(REQUIRED ACTION) All of the data below is to be repeated exactly, except for the pictures.

*** Begin section ***

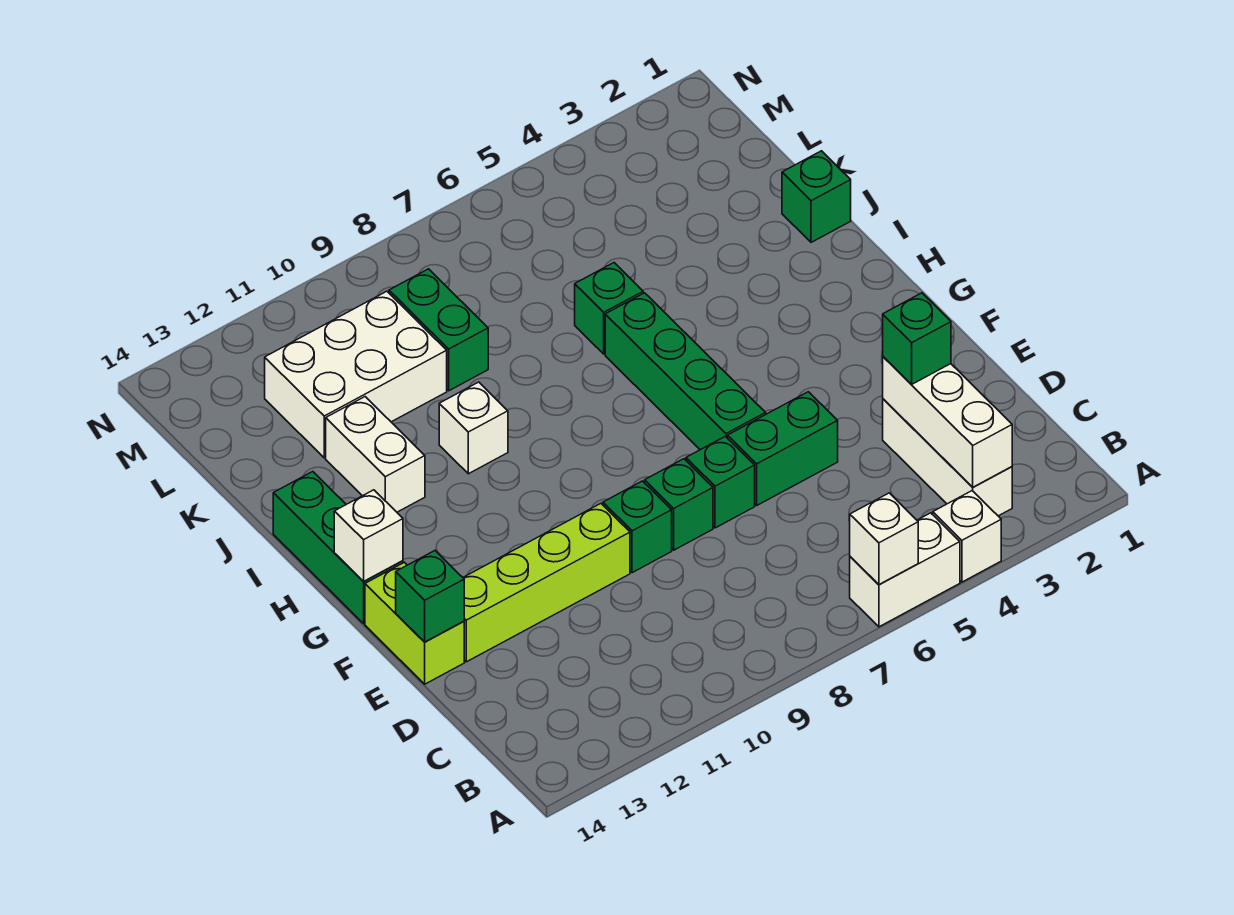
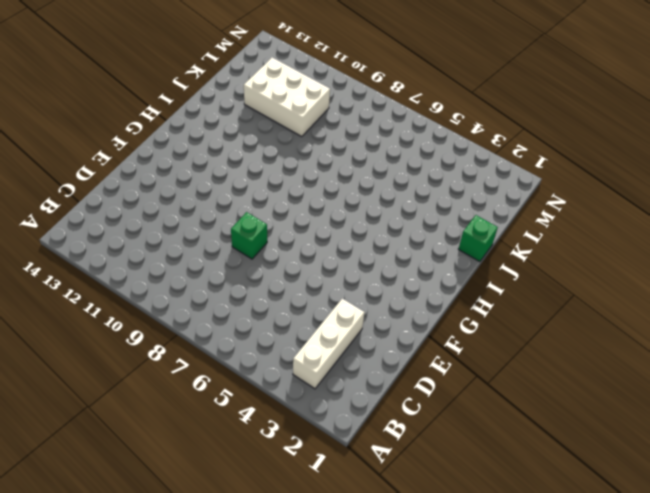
none -> white brick A4 level 1
none -> white brick A5:A6 level 1
none -> green brick E5:E6 level 1

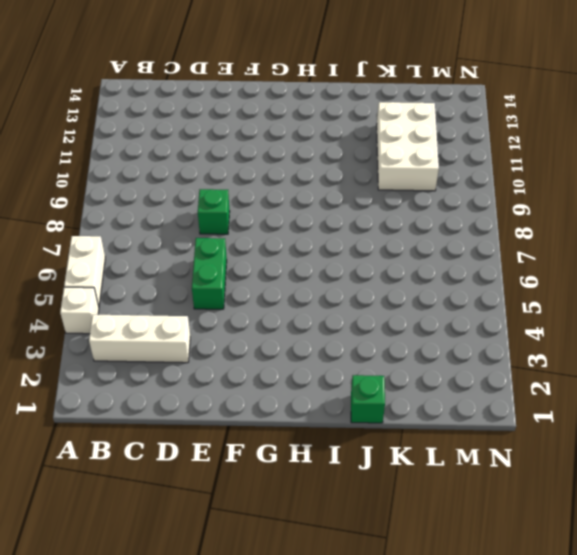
none -> green brick E7 level 1
none -> green brick E9 level 1
none -> lime brick E10:E13 level 1

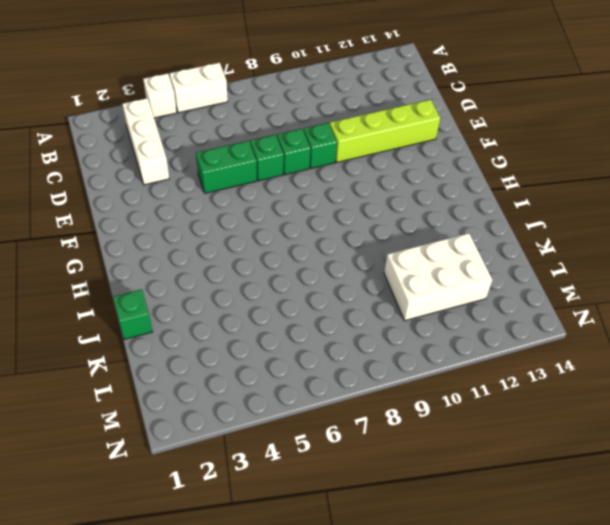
none -> lime brick E14:F14 level 1
none -> green brick F6:I6 level 1
none -> green brick G14:I14 level 1

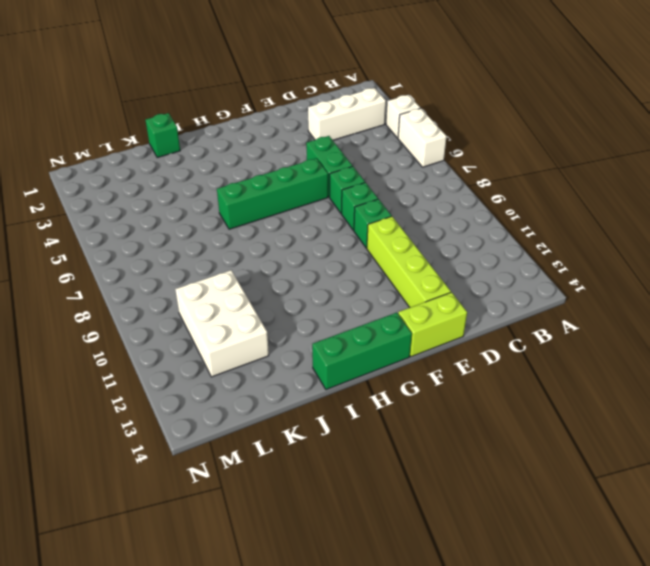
none -> white brick I10 level 1
none -> white brick I12:J12 level 1
none -> green brick J6 level 1

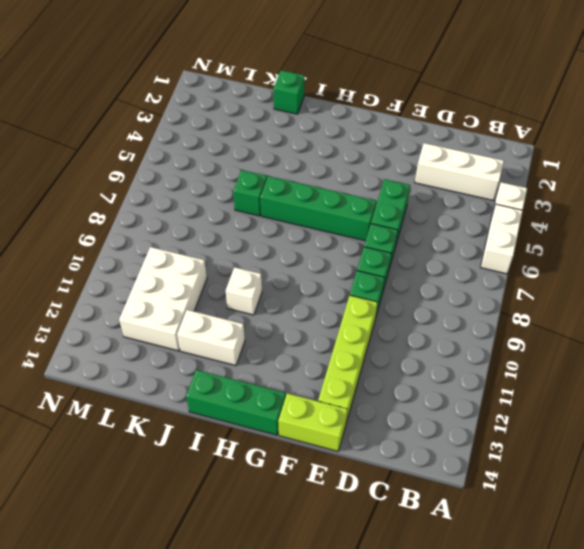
none -> green brick K9:L9 level 1
none -> white brick A6 level 2
none -> white brick B3:D3 level 2

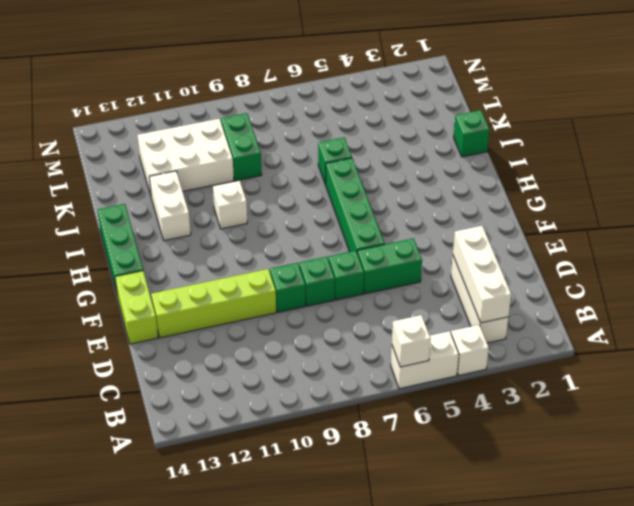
none -> green brick E14 level 2
none -> white brick G14 level 2
none -> green brick D3 level 3

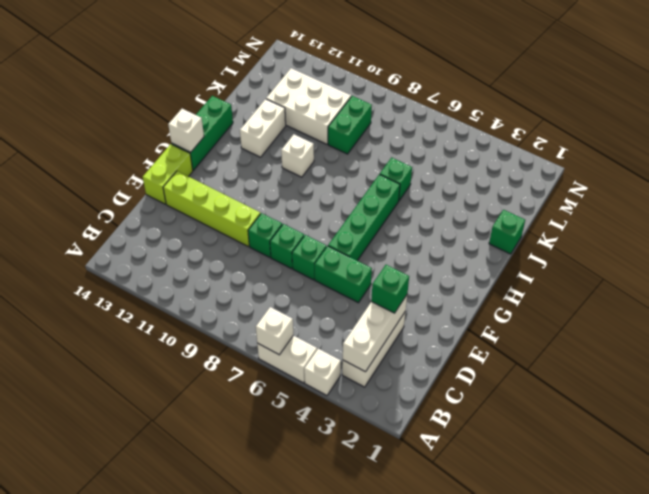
none -> green brick E14 level 2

*** End section ***

(COMPLETED EXERCISE)
none -> white brick A4 level 1
none -> white brick A5:A6 level 1
none -> green brick E5:E6 level 1

none -> green brick E7 level 1
none -> green brick E9 level 1
none -> lime brick E10:E13 level 1

none -> lime brick E14:F14 level 1
none -> green brick F6:I6 level 1
none -> green brick G14:I14 level 1

none -> white brick I10 level 1
none -> white brick I12:J12 level 1
none -> green brick J6 level 1

none -> green brick K9:L9 level 1
none -> white brick A6 level 2
none -> white brick B3:D3 level 2

none -> green brick E14 level 2
none -> white brick G14 level 2
none -> green brick D3 level 3

none -> green brick E14 level 2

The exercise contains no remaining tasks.